* _Exercise inputs_:
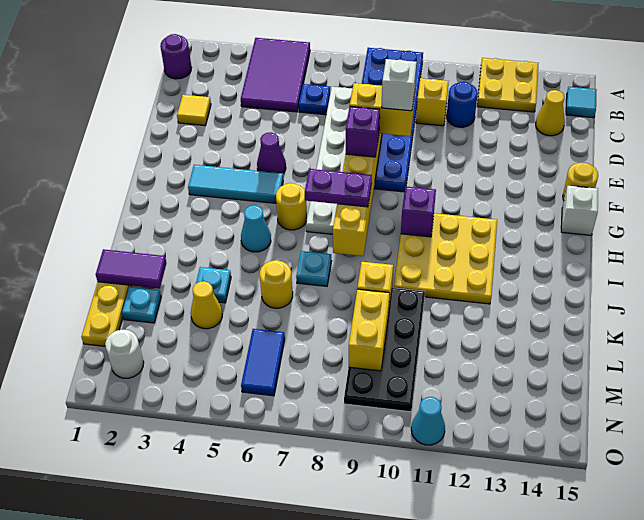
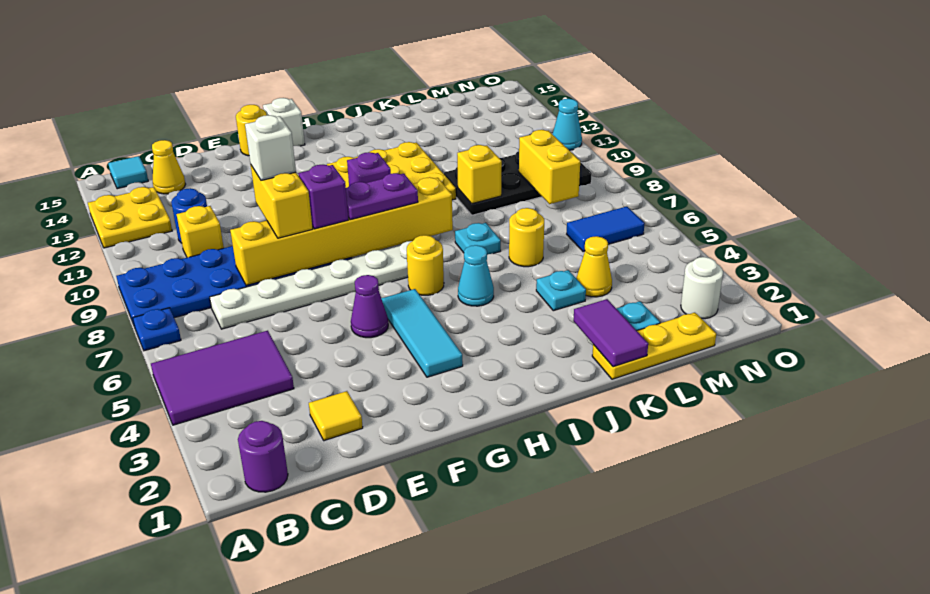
blue 1x1 plate [299,84,330,115] -> blue 1x1 plate moved to [133,308,181,351]
purple 1x2 plate [305,169,372,207] -> purple 1x2 plate turned to [346,173,418,220]
yellow 1x2 brick [349,289,390,371] -> yellow 1x2 brick turned to [519,130,580,204]

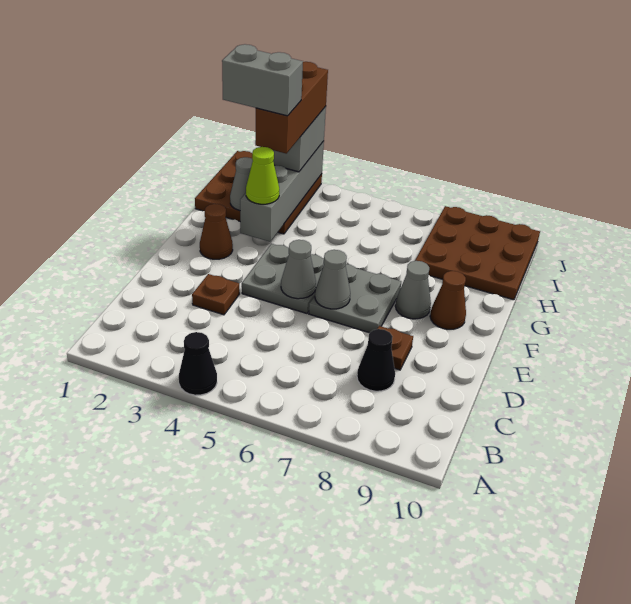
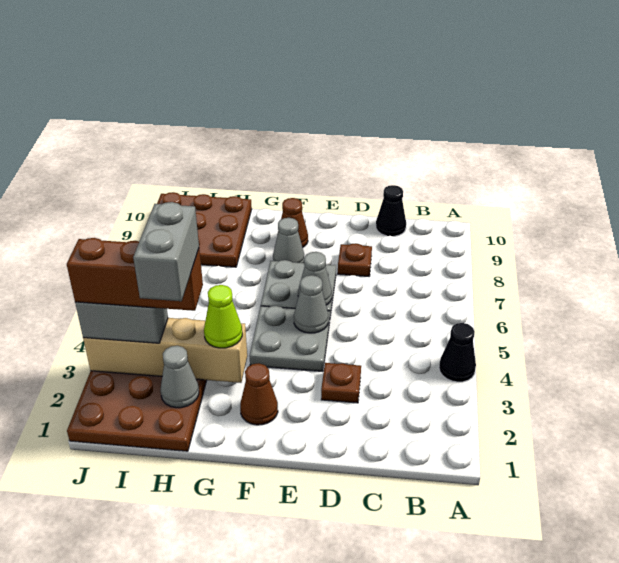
black 1x1 cone [357,329,395,391] -> black 1x1 cone moved to [376,185,406,236]
grey 1x4 brick [240,141,324,242] -> tan 1x4 brick [83,318,247,383]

* _Work instruction_: If pictures appear among the records, do not carry them over; retype the rest exactly.

* _Written answer_:
blue 1x1 plate [299,84,330,115] -> blue 1x1 plate moved to [133,308,181,351]
purple 1x2 plate [305,169,372,207] -> purple 1x2 plate turned to [346,173,418,220]
yellow 1x2 brick [349,289,390,371] -> yellow 1x2 brick turned to [519,130,580,204]

black 1x1 cone [357,329,395,391] -> black 1x1 cone moved to [376,185,406,236]
grey 1x4 brick [240,141,324,242] -> tan 1x4 brick [83,318,247,383]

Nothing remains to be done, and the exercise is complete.